*Exercise directions:* Retype the lines of the material below, exactly and only, from the one containing "C104: 470nF (FWD, MOSI) -> none" through the last line, with pictures left out.

============================================================

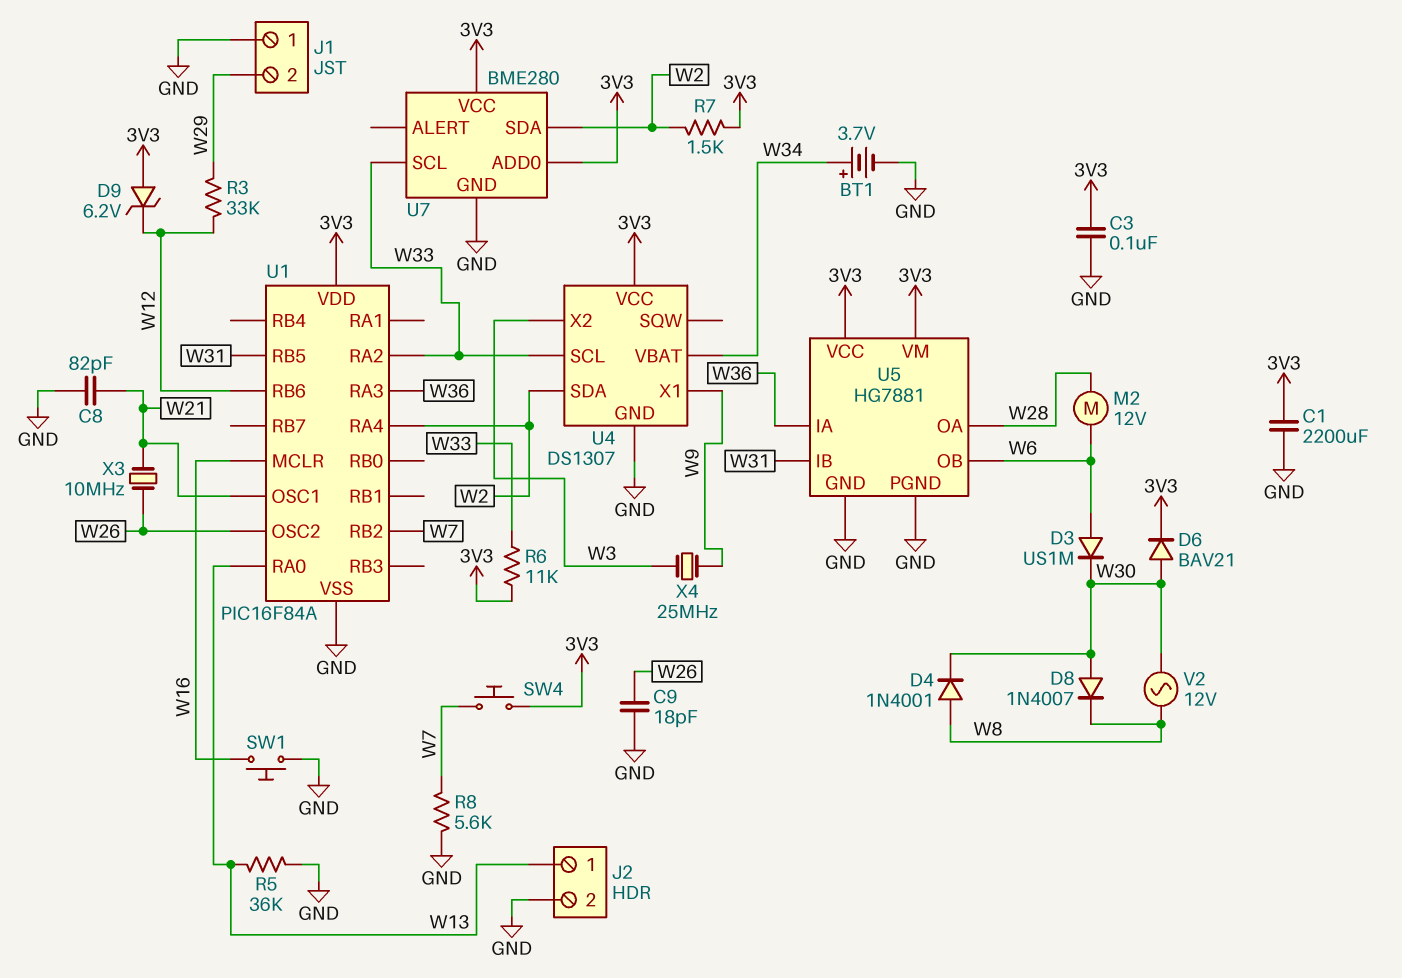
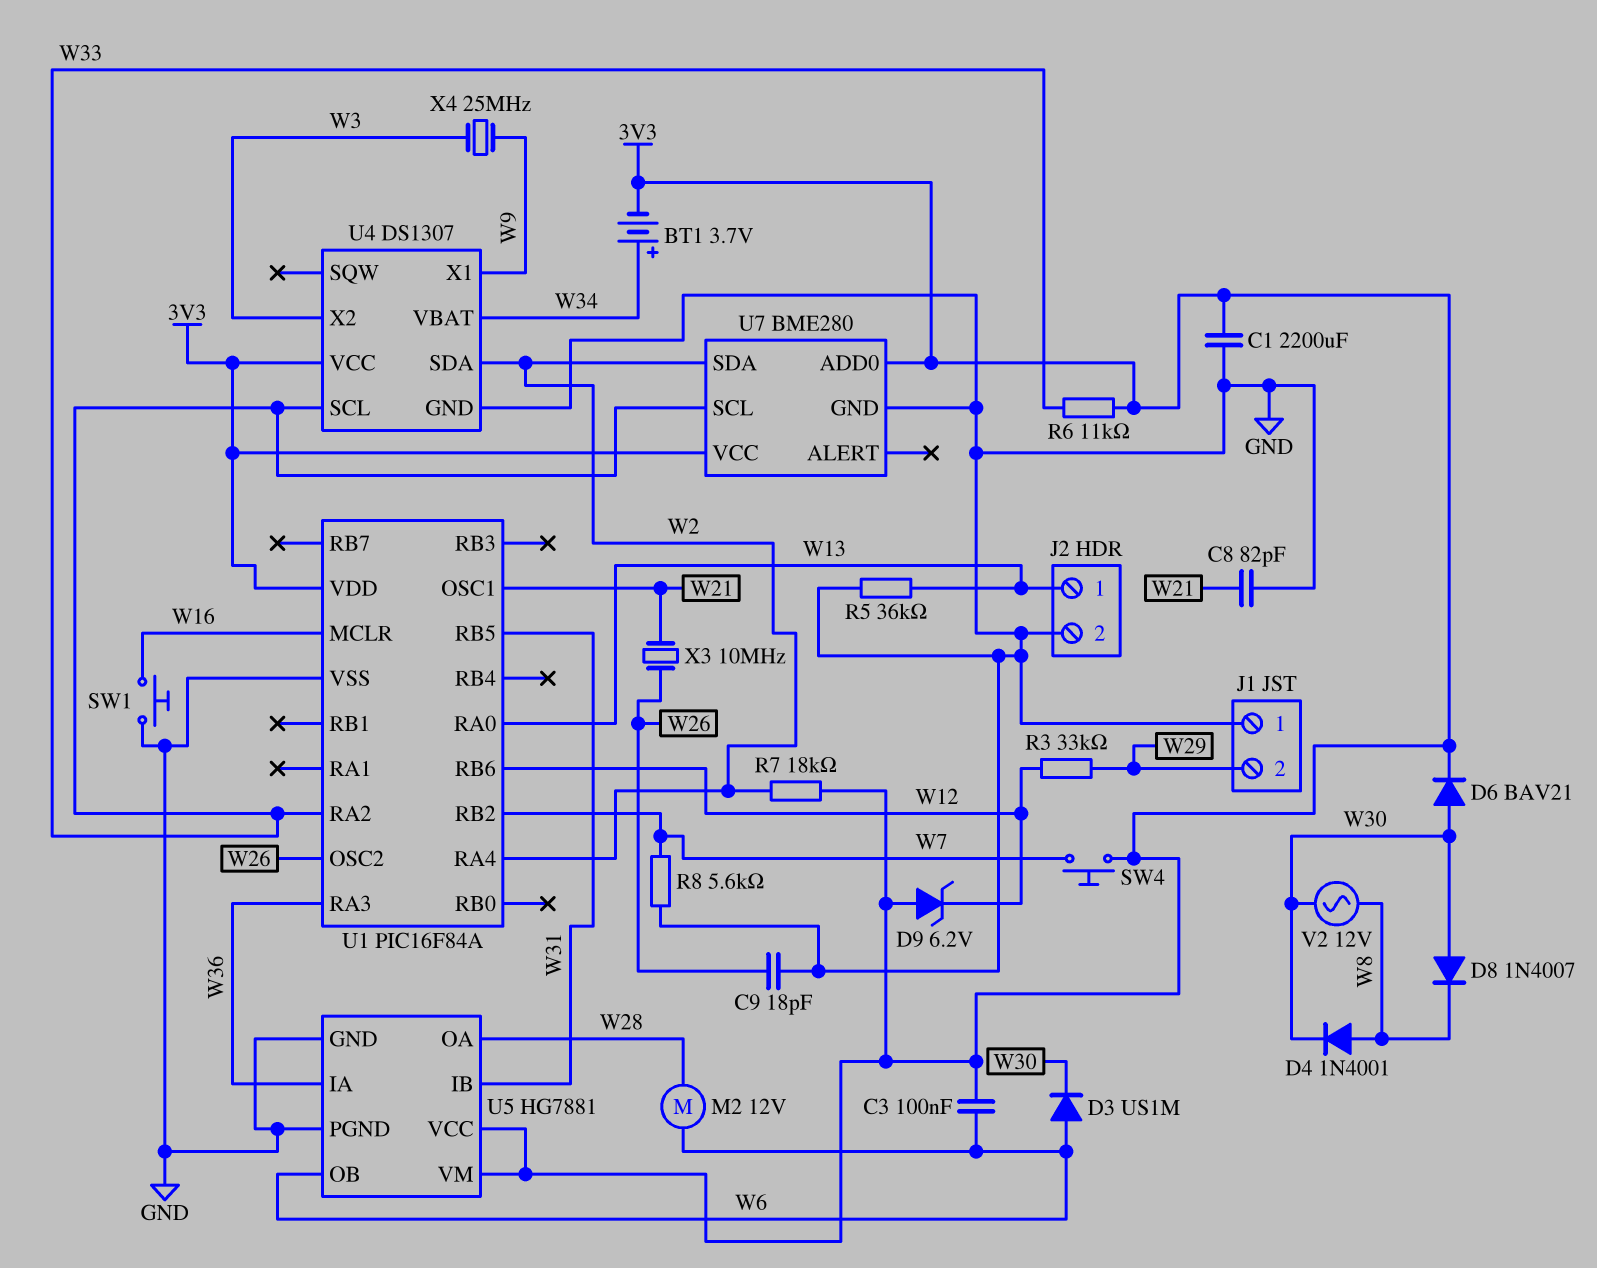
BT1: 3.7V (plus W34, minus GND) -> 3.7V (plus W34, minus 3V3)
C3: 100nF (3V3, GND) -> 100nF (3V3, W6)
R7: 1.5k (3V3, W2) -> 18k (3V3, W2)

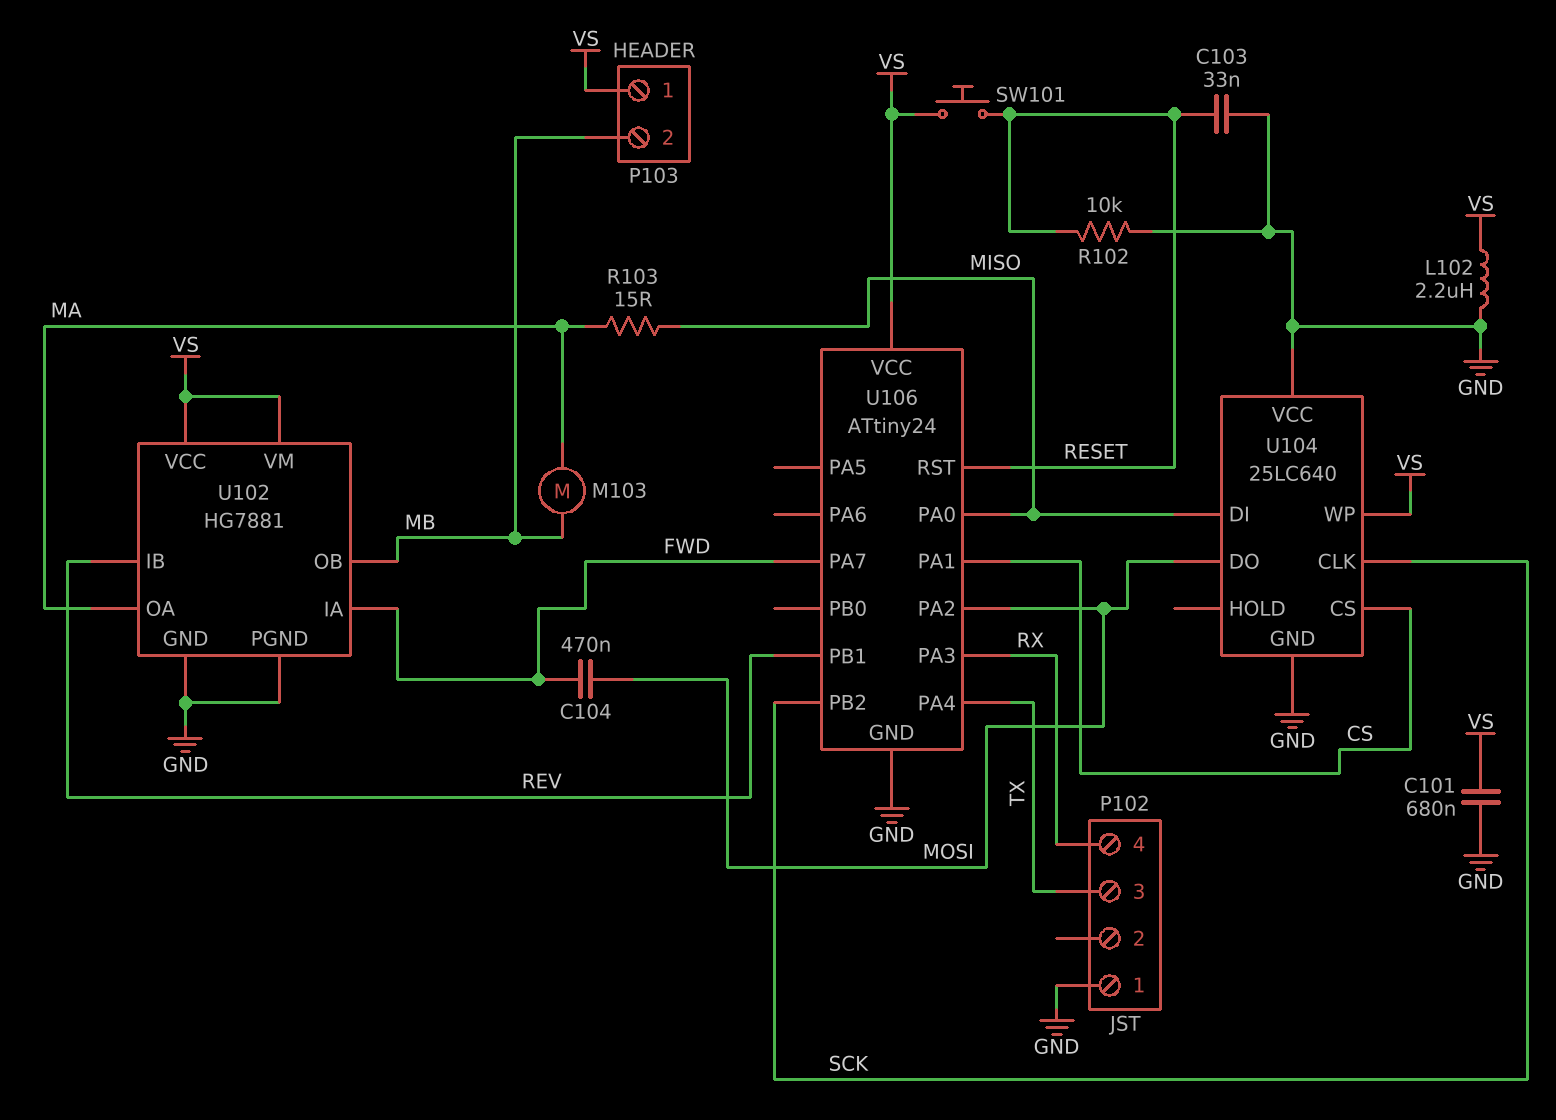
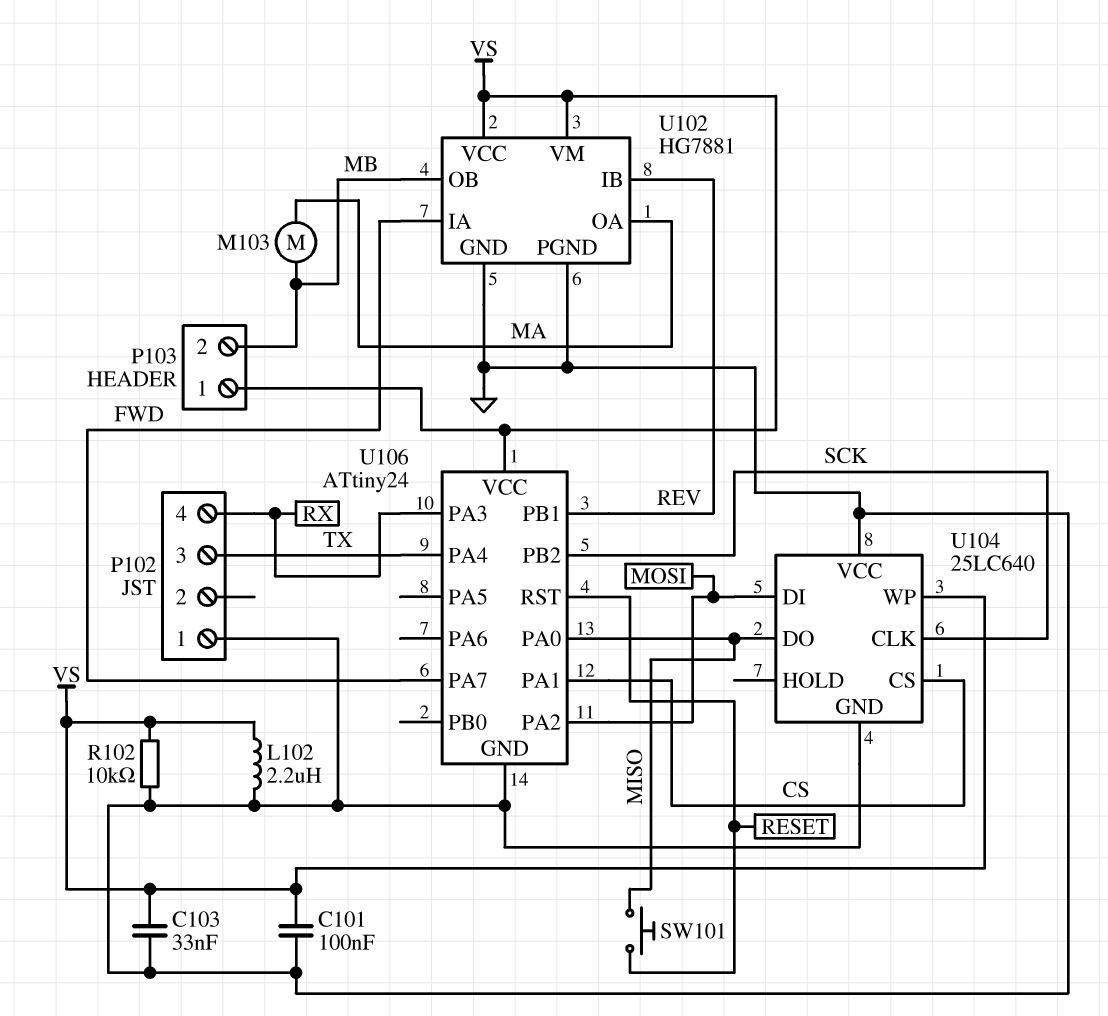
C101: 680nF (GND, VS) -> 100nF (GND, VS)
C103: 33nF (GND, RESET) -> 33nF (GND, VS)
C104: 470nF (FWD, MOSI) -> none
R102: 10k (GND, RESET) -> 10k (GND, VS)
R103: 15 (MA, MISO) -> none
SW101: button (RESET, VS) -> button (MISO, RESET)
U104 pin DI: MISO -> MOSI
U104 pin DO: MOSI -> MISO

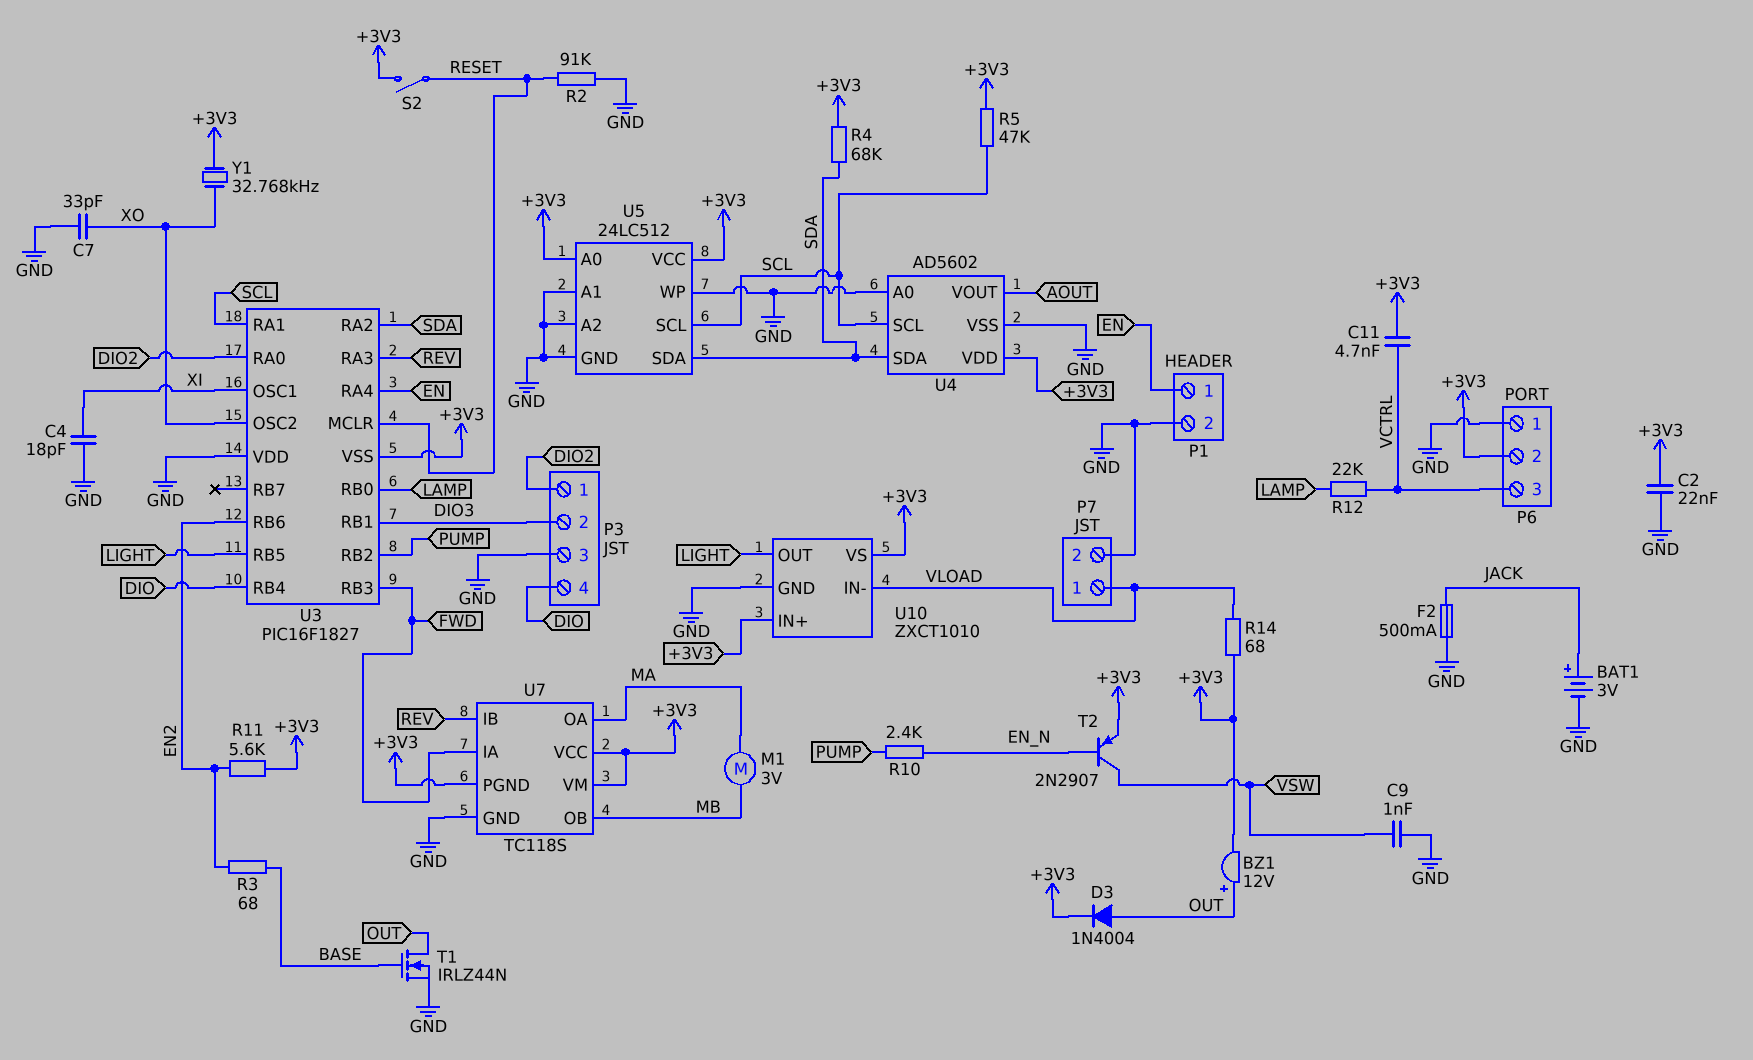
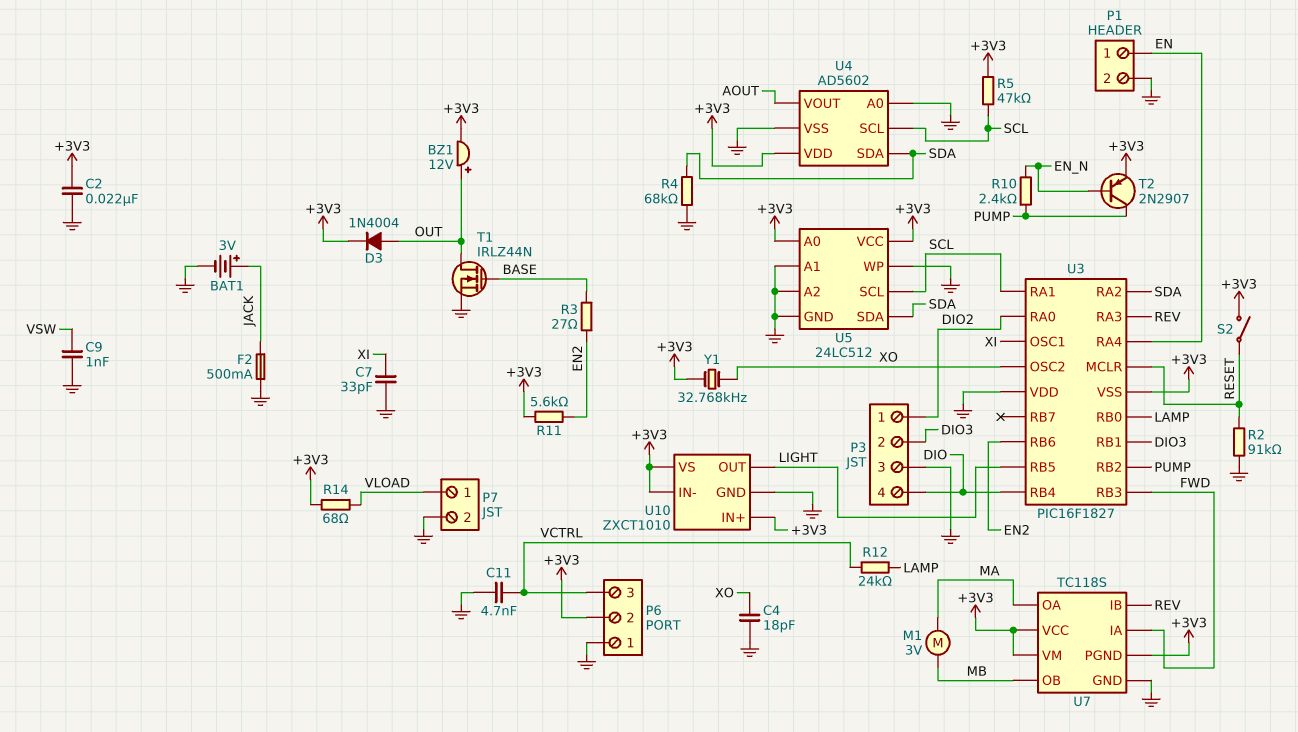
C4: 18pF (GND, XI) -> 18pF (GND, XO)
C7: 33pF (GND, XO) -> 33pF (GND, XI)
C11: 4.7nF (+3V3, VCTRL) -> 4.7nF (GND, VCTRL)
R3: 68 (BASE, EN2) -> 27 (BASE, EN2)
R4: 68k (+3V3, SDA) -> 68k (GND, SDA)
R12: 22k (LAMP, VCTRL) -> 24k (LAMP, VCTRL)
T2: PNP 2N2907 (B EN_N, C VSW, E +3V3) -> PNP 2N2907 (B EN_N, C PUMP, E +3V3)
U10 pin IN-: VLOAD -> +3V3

============================================================

*Result of the task:*
C104: 470nF (FWD, MOSI) -> none
R102: 10k (GND, RESET) -> 10k (GND, VS)
R103: 15 (MA, MISO) -> none
SW101: button (RESET, VS) -> button (MISO, RESET)
U104 pin DI: MISO -> MOSI
U104 pin DO: MOSI -> MISO

C4: 18pF (GND, XI) -> 18pF (GND, XO)
C7: 33pF (GND, XO) -> 33pF (GND, XI)
C11: 4.7nF (+3V3, VCTRL) -> 4.7nF (GND, VCTRL)
R3: 68 (BASE, EN2) -> 27 (BASE, EN2)
R4: 68k (+3V3, SDA) -> 68k (GND, SDA)
R12: 22k (LAMP, VCTRL) -> 24k (LAMP, VCTRL)
T2: PNP 2N2907 (B EN_N, C VSW, E +3V3) -> PNP 2N2907 (B EN_N, C PUMP, E +3V3)
U10 pin IN-: VLOAD -> +3V3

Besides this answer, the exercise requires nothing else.